Geospatial object detection data:
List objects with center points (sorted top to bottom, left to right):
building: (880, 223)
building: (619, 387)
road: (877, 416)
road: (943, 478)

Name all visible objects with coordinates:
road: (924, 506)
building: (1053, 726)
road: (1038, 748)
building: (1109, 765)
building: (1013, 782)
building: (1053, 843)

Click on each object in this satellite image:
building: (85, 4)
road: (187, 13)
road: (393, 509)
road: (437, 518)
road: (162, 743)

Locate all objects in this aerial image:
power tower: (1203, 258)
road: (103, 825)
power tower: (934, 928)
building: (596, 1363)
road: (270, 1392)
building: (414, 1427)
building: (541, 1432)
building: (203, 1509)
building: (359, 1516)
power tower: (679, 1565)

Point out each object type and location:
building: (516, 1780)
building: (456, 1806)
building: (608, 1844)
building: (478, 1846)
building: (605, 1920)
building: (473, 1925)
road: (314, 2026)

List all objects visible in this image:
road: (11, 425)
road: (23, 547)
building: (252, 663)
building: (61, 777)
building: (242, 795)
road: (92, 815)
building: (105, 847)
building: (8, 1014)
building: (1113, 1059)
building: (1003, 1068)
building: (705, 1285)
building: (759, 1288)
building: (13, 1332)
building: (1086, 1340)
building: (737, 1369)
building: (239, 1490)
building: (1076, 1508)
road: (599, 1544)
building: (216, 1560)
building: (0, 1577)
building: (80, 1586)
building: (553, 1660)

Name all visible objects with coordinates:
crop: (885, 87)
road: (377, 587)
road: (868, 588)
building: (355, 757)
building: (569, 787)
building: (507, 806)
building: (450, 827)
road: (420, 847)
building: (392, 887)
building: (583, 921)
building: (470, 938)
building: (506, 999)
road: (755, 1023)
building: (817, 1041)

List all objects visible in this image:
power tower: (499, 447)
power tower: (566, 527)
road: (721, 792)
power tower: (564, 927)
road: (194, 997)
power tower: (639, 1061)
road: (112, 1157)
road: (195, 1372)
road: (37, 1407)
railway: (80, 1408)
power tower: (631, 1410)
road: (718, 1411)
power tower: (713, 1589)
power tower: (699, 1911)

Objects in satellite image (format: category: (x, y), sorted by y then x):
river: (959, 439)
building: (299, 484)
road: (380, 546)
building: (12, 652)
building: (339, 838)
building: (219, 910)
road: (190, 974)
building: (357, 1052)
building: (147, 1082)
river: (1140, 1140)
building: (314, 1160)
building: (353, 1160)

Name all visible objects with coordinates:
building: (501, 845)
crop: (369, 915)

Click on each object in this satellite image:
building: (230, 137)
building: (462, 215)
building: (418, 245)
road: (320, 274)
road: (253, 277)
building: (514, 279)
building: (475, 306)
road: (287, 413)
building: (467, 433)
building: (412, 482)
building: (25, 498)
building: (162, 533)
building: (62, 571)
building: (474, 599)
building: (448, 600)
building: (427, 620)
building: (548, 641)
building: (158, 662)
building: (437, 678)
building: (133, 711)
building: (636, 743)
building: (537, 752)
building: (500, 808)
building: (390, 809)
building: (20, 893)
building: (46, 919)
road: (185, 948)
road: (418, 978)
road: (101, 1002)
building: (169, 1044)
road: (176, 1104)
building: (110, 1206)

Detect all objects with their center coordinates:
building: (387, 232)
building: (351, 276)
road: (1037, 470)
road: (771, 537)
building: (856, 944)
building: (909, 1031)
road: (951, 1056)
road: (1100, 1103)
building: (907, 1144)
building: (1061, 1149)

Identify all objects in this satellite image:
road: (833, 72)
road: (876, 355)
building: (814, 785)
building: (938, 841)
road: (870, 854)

Prompt:
Exactly reproduce every line of the data above.

Written answer:
List objects with center points (sorted top to bottom, left to right):
building: (880, 223)
building: (619, 387)
road: (877, 416)
road: (943, 478)

Name all visible objects with coordinates:
road: (924, 506)
building: (1053, 726)
road: (1038, 748)
building: (1109, 765)
building: (1013, 782)
building: (1053, 843)

Click on each object in this satellite image:
building: (85, 4)
road: (187, 13)
road: (393, 509)
road: (437, 518)
road: (162, 743)

Locate all objects in this aerial image:
power tower: (1203, 258)
road: (103, 825)
power tower: (934, 928)
building: (596, 1363)
road: (270, 1392)
building: (414, 1427)
building: (541, 1432)
building: (203, 1509)
building: (359, 1516)
power tower: (679, 1565)

Point out each object type and location:
building: (516, 1780)
building: (456, 1806)
building: (608, 1844)
building: (478, 1846)
building: (605, 1920)
building: (473, 1925)
road: (314, 2026)

List all objects visible in this image:
road: (11, 425)
road: (23, 547)
building: (252, 663)
building: (61, 777)
building: (242, 795)
road: (92, 815)
building: (105, 847)
building: (8, 1014)
building: (1113, 1059)
building: (1003, 1068)
building: (705, 1285)
building: (759, 1288)
building: (13, 1332)
building: (1086, 1340)
building: (737, 1369)
building: (239, 1490)
building: (1076, 1508)
road: (599, 1544)
building: (216, 1560)
building: (0, 1577)
building: (80, 1586)
building: (553, 1660)

Name all visible objects with coordinates:
crop: (885, 87)
road: (377, 587)
road: (868, 588)
building: (355, 757)
building: (569, 787)
building: (507, 806)
building: (450, 827)
road: (420, 847)
building: (392, 887)
building: (583, 921)
building: (470, 938)
building: (506, 999)
road: (755, 1023)
building: (817, 1041)

List all objects visible in this image:
power tower: (499, 447)
power tower: (566, 527)
road: (721, 792)
power tower: (564, 927)
road: (194, 997)
power tower: (639, 1061)
road: (112, 1157)
road: (195, 1372)
road: (37, 1407)
railway: (80, 1408)
power tower: (631, 1410)
road: (718, 1411)
power tower: (713, 1589)
power tower: (699, 1911)

Objects in satellite image (format: category: (x, y), sorted by y then x):
river: (959, 439)
building: (299, 484)
road: (380, 546)
building: (12, 652)
building: (339, 838)
building: (219, 910)
road: (190, 974)
building: (357, 1052)
building: (147, 1082)
river: (1140, 1140)
building: (314, 1160)
building: (353, 1160)

Name all visible objects with coordinates:
building: (501, 845)
crop: (369, 915)

Click on each object in this satellite image:
building: (230, 137)
building: (462, 215)
building: (418, 245)
road: (320, 274)
road: (253, 277)
building: (514, 279)
building: (475, 306)
road: (287, 413)
building: (467, 433)
building: (412, 482)
building: (25, 498)
building: (162, 533)
building: (62, 571)
building: (474, 599)
building: (448, 600)
building: (427, 620)
building: (548, 641)
building: (158, 662)
building: (437, 678)
building: (133, 711)
building: (636, 743)
building: (537, 752)
building: (500, 808)
building: (390, 809)
building: (20, 893)
building: (46, 919)
road: (185, 948)
road: (418, 978)
road: (101, 1002)
building: (169, 1044)
road: (176, 1104)
building: (110, 1206)

Detect all objects with their center coordinates:
building: (387, 232)
building: (351, 276)
road: (1037, 470)
road: (771, 537)
building: (856, 944)
building: (909, 1031)
road: (951, 1056)
road: (1100, 1103)
building: (907, 1144)
building: (1061, 1149)

Identify all objects in this satellite image:
road: (833, 72)
road: (876, 355)
building: (814, 785)
building: (938, 841)
road: (870, 854)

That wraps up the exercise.